* _PROBLEM STATEMENT_
Only the pictures stay out; please return all the entries below exactly as written.

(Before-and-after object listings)

*-*-*

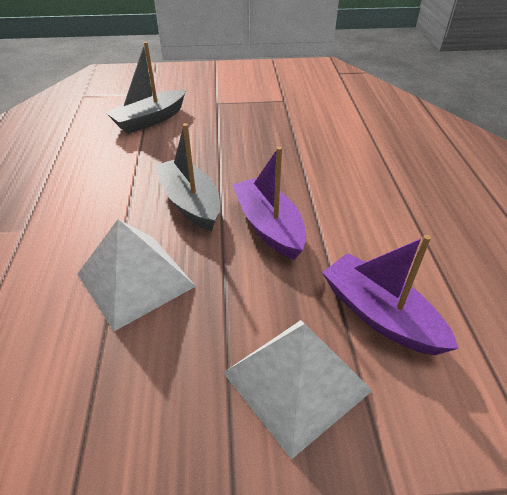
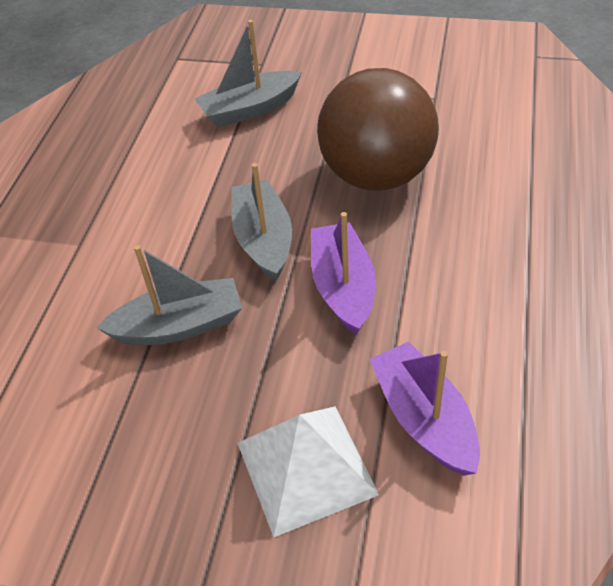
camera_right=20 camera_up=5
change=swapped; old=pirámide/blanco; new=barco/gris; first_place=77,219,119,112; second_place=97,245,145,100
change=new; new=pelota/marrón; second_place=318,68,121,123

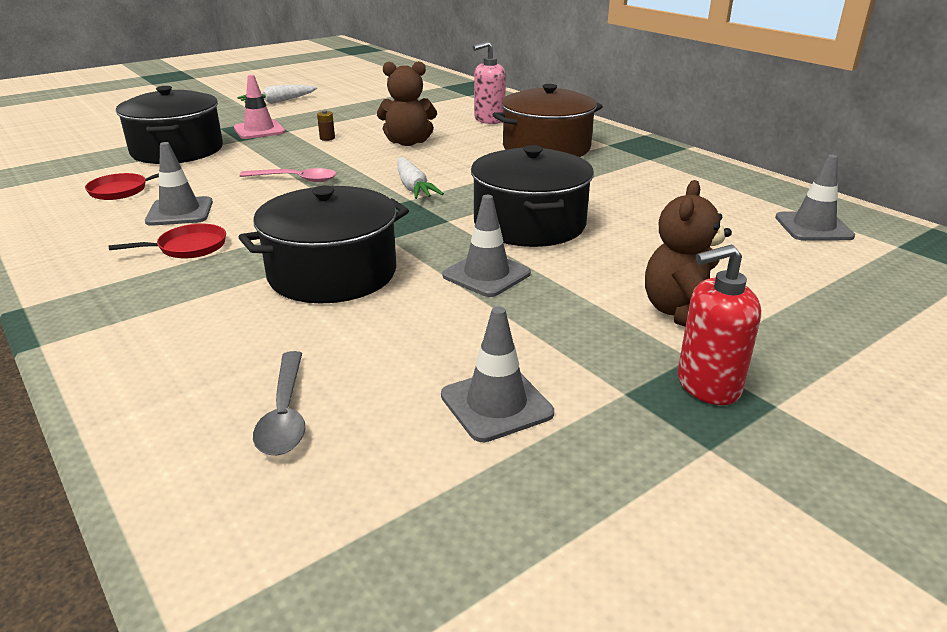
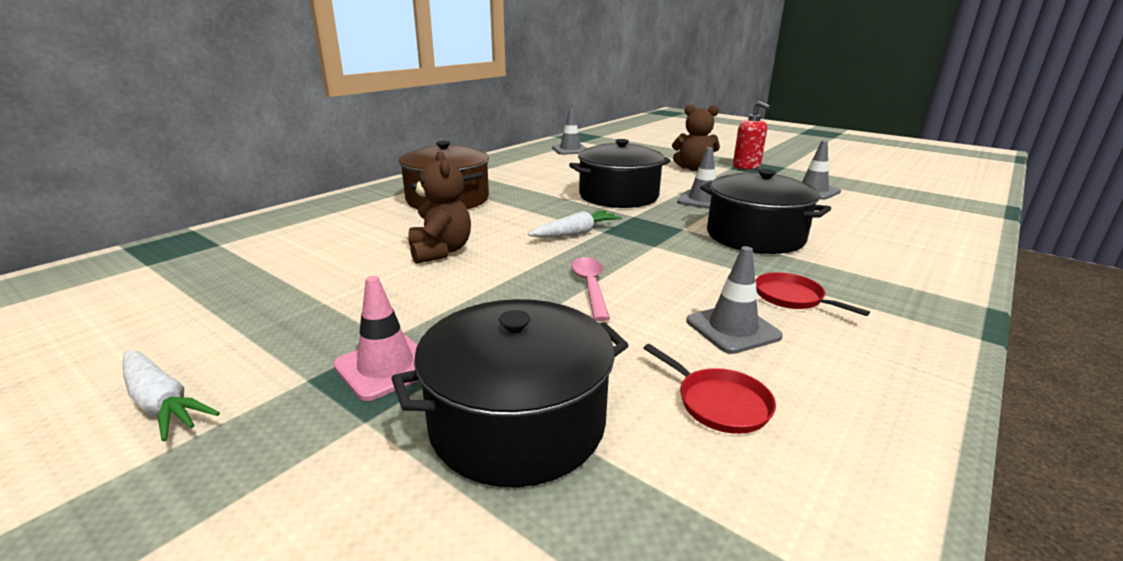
camera_right=-105 camera_up=-5
change=gone; old=cuchara/gris; first_place=253,351,53,104
change=gone; old=pila/marrón; first_place=317,111,18,30
change=gone; old=dispensador de jabón/rosa; first_place=473,41,33,83

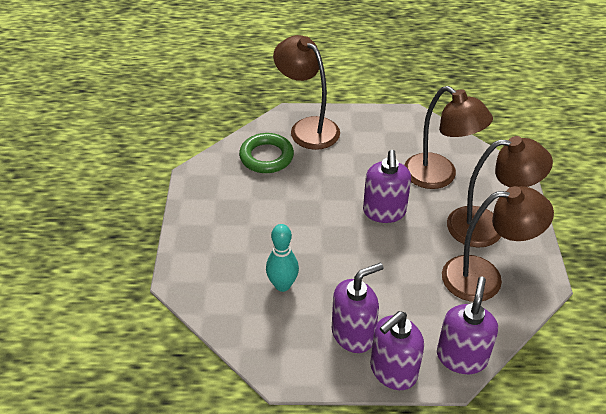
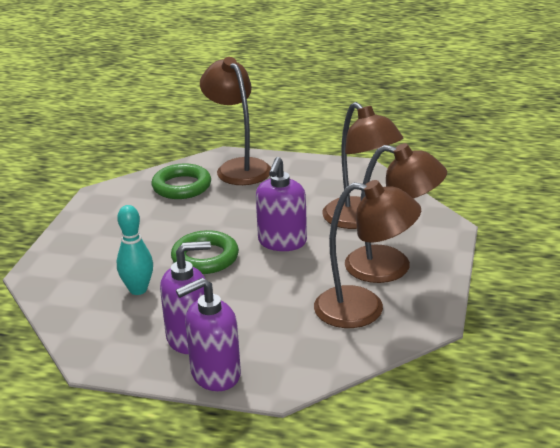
camera_right=15 camera_up=-15
change=gone; old=dispensador de jabón/morado; first_place=437,277,61,97
change=new; new=anillo/verde; second_place=171,230,68,44

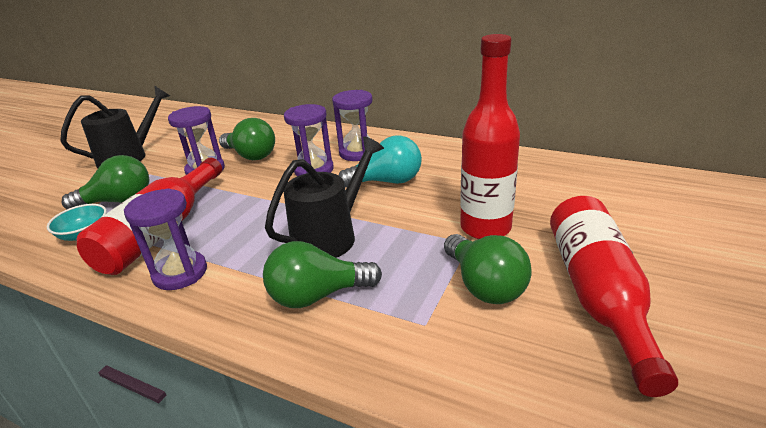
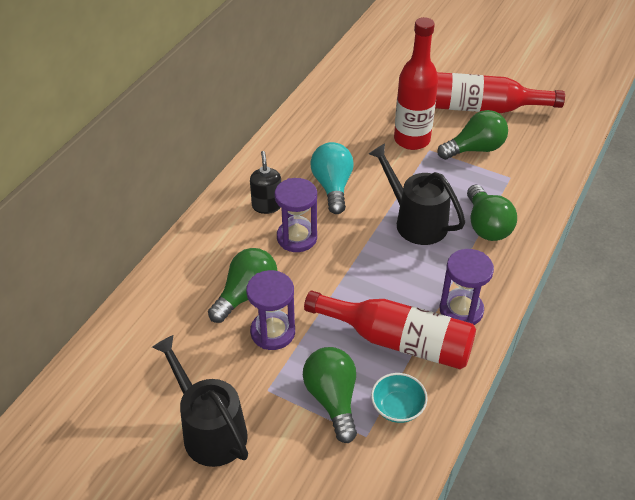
camera_right=-90 camera_up=15
change=swapped; old=reloj de arena/morado; new=dispensador de jabón/negro; first_place=332,90,41,71; second_place=250,151,31,63

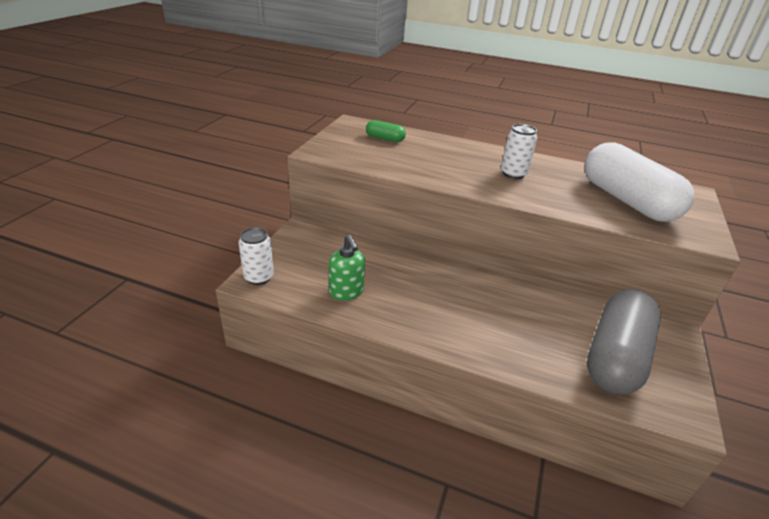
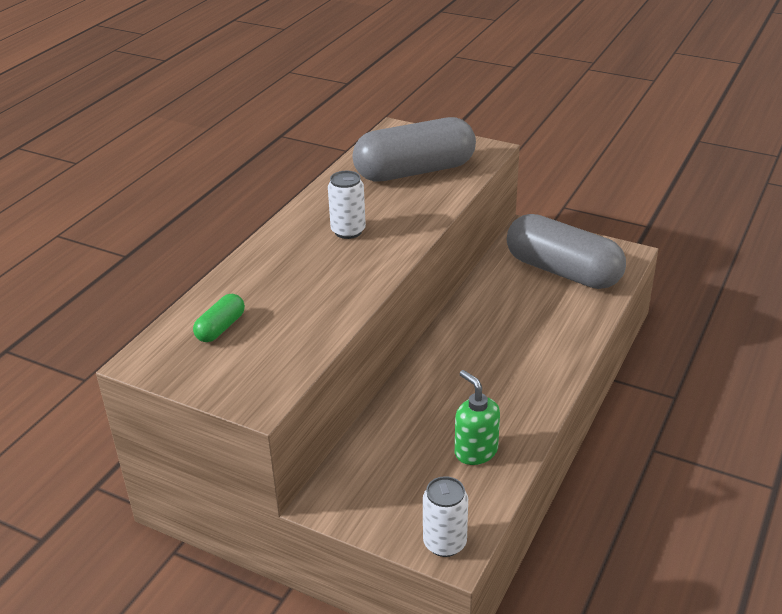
camera_right=-80 camera_up=0
change=rotated; old=dispensador de jabón/verde; first_place=329,235,36,66; second_place=455,370,45,95; degrees=-105
change=repainted; old=cápsula/blanco; new=cápsula/gris; first_place=585,142,109,80; second_place=352,117,124,64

*-*-*

* _RESULT_
camera_right=20 camera_up=5
change=swapped; old=pirámide/blanco; new=barco/gris; first_place=77,219,119,112; second_place=97,245,145,100
change=new; new=pelota/marrón; second_place=318,68,121,123

camera_right=-105 camera_up=-5
change=gone; old=cuchara/gris; first_place=253,351,53,104
change=gone; old=pila/marrón; first_place=317,111,18,30
change=gone; old=dispensador de jabón/rosa; first_place=473,41,33,83

camera_right=15 camera_up=-15
change=gone; old=dispensador de jabón/morado; first_place=437,277,61,97
change=new; new=anillo/verde; second_place=171,230,68,44

camera_right=-90 camera_up=15
change=swapped; old=reloj de arena/morado; new=dispensador de jabón/negro; first_place=332,90,41,71; second_place=250,151,31,63

camera_right=-80 camera_up=0
change=rotated; old=dispensador de jabón/verde; first_place=329,235,36,66; second_place=455,370,45,95; degrees=-105
change=repainted; old=cápsula/blanco; new=cápsula/gris; first_place=585,142,109,80; second_place=352,117,124,64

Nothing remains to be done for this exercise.